• [Directions for this task]: The whole listing, repeated exactly, is what this task asks for.

• [Given data]:
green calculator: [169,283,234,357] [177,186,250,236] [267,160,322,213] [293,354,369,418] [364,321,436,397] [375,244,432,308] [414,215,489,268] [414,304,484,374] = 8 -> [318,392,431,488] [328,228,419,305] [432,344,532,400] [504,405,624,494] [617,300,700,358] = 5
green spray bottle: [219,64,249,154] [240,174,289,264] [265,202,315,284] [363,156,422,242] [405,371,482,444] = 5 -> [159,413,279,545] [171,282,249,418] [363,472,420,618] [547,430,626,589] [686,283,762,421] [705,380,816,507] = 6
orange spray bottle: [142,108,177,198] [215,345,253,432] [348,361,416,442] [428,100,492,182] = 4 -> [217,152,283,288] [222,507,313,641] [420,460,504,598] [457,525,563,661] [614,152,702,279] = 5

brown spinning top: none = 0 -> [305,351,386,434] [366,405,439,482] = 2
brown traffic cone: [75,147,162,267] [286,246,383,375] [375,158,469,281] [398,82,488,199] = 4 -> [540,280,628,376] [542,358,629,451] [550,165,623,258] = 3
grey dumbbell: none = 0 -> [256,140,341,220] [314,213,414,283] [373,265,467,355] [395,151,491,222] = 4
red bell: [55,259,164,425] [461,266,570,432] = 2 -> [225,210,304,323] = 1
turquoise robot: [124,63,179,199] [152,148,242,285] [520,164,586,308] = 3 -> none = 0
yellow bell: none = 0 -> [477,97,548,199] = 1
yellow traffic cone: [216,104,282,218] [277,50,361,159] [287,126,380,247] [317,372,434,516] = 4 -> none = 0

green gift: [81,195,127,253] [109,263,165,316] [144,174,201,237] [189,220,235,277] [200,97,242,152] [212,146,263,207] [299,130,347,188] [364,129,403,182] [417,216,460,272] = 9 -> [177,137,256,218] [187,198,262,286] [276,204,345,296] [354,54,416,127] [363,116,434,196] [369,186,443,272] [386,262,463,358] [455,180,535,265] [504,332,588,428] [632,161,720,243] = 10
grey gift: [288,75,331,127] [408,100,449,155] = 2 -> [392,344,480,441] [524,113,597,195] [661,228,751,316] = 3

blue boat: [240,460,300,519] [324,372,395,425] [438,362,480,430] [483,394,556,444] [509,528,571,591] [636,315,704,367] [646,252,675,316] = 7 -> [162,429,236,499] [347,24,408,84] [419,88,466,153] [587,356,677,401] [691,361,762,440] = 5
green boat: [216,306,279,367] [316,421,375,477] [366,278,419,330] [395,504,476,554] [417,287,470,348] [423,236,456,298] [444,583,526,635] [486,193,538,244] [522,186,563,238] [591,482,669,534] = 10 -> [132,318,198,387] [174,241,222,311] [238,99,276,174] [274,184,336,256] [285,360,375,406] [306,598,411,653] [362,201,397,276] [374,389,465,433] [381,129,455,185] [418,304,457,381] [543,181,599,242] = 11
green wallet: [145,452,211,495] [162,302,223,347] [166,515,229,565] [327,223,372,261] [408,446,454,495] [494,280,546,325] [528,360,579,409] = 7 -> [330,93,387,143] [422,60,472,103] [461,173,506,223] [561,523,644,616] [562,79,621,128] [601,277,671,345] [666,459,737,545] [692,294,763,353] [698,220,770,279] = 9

• [Solution to this exercise]:
green calculator: [169,283,234,357] [177,186,250,236] [267,160,322,213] [293,354,369,418] [364,321,436,397] [375,244,432,308] [414,215,489,268] [414,304,484,374] = 8 -> [318,392,431,488] [328,228,419,305] [432,344,532,400] [504,405,624,494] [617,300,700,358] = 5
green spray bottle: [219,64,249,154] [240,174,289,264] [265,202,315,284] [363,156,422,242] [405,371,482,444] = 5 -> [159,413,279,545] [171,282,249,418] [363,472,420,618] [547,430,626,589] [686,283,762,421] [705,380,816,507] = 6
orange spray bottle: [142,108,177,198] [215,345,253,432] [348,361,416,442] [428,100,492,182] = 4 -> [217,152,283,288] [222,507,313,641] [420,460,504,598] [457,525,563,661] [614,152,702,279] = 5

brown spinning top: none = 0 -> [305,351,386,434] [366,405,439,482] = 2
brown traffic cone: [75,147,162,267] [286,246,383,375] [375,158,469,281] [398,82,488,199] = 4 -> [540,280,628,376] [542,358,629,451] [550,165,623,258] = 3
grey dumbbell: none = 0 -> [256,140,341,220] [314,213,414,283] [373,265,467,355] [395,151,491,222] = 4
red bell: [55,259,164,425] [461,266,570,432] = 2 -> [225,210,304,323] = 1
turquoise robot: [124,63,179,199] [152,148,242,285] [520,164,586,308] = 3 -> none = 0
yellow bell: none = 0 -> [477,97,548,199] = 1
yellow traffic cone: [216,104,282,218] [277,50,361,159] [287,126,380,247] [317,372,434,516] = 4 -> none = 0

green gift: [81,195,127,253] [109,263,165,316] [144,174,201,237] [189,220,235,277] [200,97,242,152] [212,146,263,207] [299,130,347,188] [364,129,403,182] [417,216,460,272] = 9 -> [177,137,256,218] [187,198,262,286] [276,204,345,296] [354,54,416,127] [363,116,434,196] [369,186,443,272] [386,262,463,358] [455,180,535,265] [504,332,588,428] [632,161,720,243] = 10
grey gift: [288,75,331,127] [408,100,449,155] = 2 -> [392,344,480,441] [524,113,597,195] [661,228,751,316] = 3

blue boat: [240,460,300,519] [324,372,395,425] [438,362,480,430] [483,394,556,444] [509,528,571,591] [636,315,704,367] [646,252,675,316] = 7 -> [162,429,236,499] [347,24,408,84] [419,88,466,153] [587,356,677,401] [691,361,762,440] = 5
green boat: [216,306,279,367] [316,421,375,477] [366,278,419,330] [395,504,476,554] [417,287,470,348] [423,236,456,298] [444,583,526,635] [486,193,538,244] [522,186,563,238] [591,482,669,534] = 10 -> [132,318,198,387] [174,241,222,311] [238,99,276,174] [274,184,336,256] [285,360,375,406] [306,598,411,653] [362,201,397,276] [374,389,465,433] [381,129,455,185] [418,304,457,381] [543,181,599,242] = 11
green wallet: [145,452,211,495] [162,302,223,347] [166,515,229,565] [327,223,372,261] [408,446,454,495] [494,280,546,325] [528,360,579,409] = 7 -> [330,93,387,143] [422,60,472,103] [461,173,506,223] [561,523,644,616] [562,79,621,128] [601,277,671,345] [666,459,737,545] [692,294,763,353] [698,220,770,279] = 9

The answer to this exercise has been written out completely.